Data extracted from a collection:
########################################

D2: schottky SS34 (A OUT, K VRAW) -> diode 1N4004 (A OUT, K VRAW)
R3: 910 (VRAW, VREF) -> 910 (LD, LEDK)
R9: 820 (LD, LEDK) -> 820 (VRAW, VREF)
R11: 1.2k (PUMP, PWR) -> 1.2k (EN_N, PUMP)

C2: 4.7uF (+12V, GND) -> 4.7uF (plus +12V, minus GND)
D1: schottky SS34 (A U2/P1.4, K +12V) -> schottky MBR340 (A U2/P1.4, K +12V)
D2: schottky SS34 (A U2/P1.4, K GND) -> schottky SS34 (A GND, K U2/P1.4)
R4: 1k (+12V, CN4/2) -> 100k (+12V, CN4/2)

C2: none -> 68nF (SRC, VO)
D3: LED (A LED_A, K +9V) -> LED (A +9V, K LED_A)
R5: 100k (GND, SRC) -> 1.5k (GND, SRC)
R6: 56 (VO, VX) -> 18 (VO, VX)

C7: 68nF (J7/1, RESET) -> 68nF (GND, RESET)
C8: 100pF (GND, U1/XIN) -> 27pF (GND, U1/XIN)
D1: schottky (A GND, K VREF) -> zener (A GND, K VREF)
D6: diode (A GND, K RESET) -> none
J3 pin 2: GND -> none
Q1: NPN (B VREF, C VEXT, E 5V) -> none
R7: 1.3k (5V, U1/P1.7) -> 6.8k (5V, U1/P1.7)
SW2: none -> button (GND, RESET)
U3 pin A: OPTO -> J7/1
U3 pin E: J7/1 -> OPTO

########################################

### WHAT NEEDS TO BE DONE
Reproduce the entries above exactly, starting at their first line and finishing with the line that contains "R5: 100k (GND, SRC) -> 1.5k (GND, SRC)".

### RESPONSE AREA
D2: schottky SS34 (A OUT, K VRAW) -> diode 1N4004 (A OUT, K VRAW)
R3: 910 (VRAW, VREF) -> 910 (LD, LEDK)
R9: 820 (LD, LEDK) -> 820 (VRAW, VREF)
R11: 1.2k (PUMP, PWR) -> 1.2k (EN_N, PUMP)

C2: 4.7uF (+12V, GND) -> 4.7uF (plus +12V, minus GND)
D1: schottky SS34 (A U2/P1.4, K +12V) -> schottky MBR340 (A U2/P1.4, K +12V)
D2: schottky SS34 (A U2/P1.4, K GND) -> schottky SS34 (A GND, K U2/P1.4)
R4: 1k (+12V, CN4/2) -> 100k (+12V, CN4/2)

C2: none -> 68nF (SRC, VO)
D3: LED (A LED_A, K +9V) -> LED (A +9V, K LED_A)
R5: 100k (GND, SRC) -> 1.5k (GND, SRC)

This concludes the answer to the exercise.